**YOUR INSTRUCTIONS**
Please give back the lines from the line containing "piano: (129, 76)" through the end of the listing below, exactly as written and without pictures.

### INPUT DATA

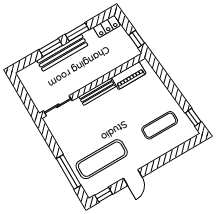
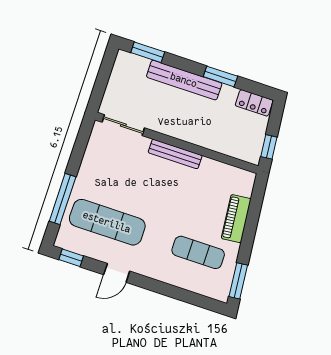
window: (51, 47) -> (148, 52), moved
piano: (129, 76) -> (236, 219), moved, turned 84
window: (193, 117) -> (238, 281), width x1.50

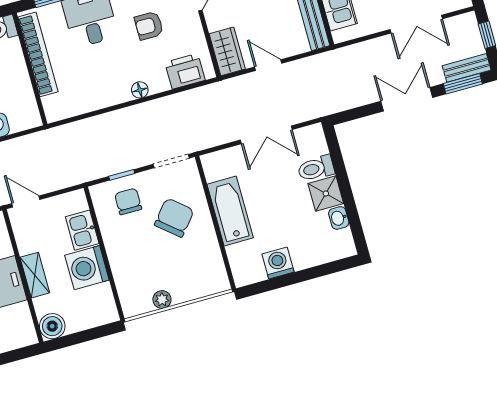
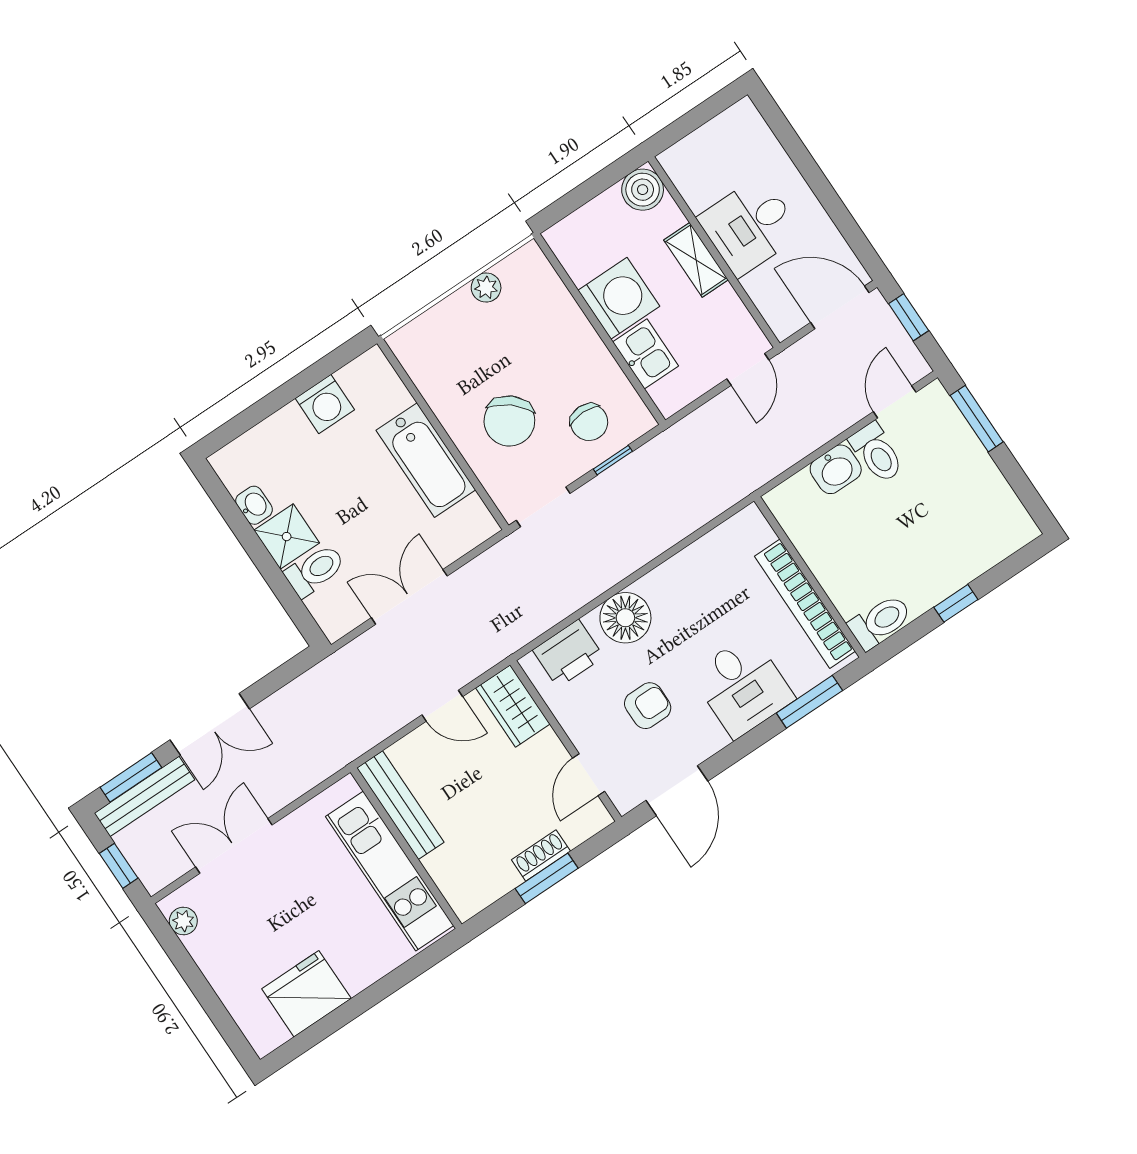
bench: (467, 68) -> (144, 796), width x1.36
floor lamp: (140, 90) -> (625, 618), width x1.89, depth x1.89
door: (26, 201) -> (748, 369), hinge flipped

######

**OUTPUT FOR THIS EXERCISE**
piano: (129, 76) -> (236, 219), moved, turned 84
window: (193, 117) -> (238, 281), width x1.50

bench: (467, 68) -> (144, 796), width x1.36
floor lamp: (140, 90) -> (625, 618), width x1.89, depth x1.89
door: (26, 201) -> (748, 369), hinge flipped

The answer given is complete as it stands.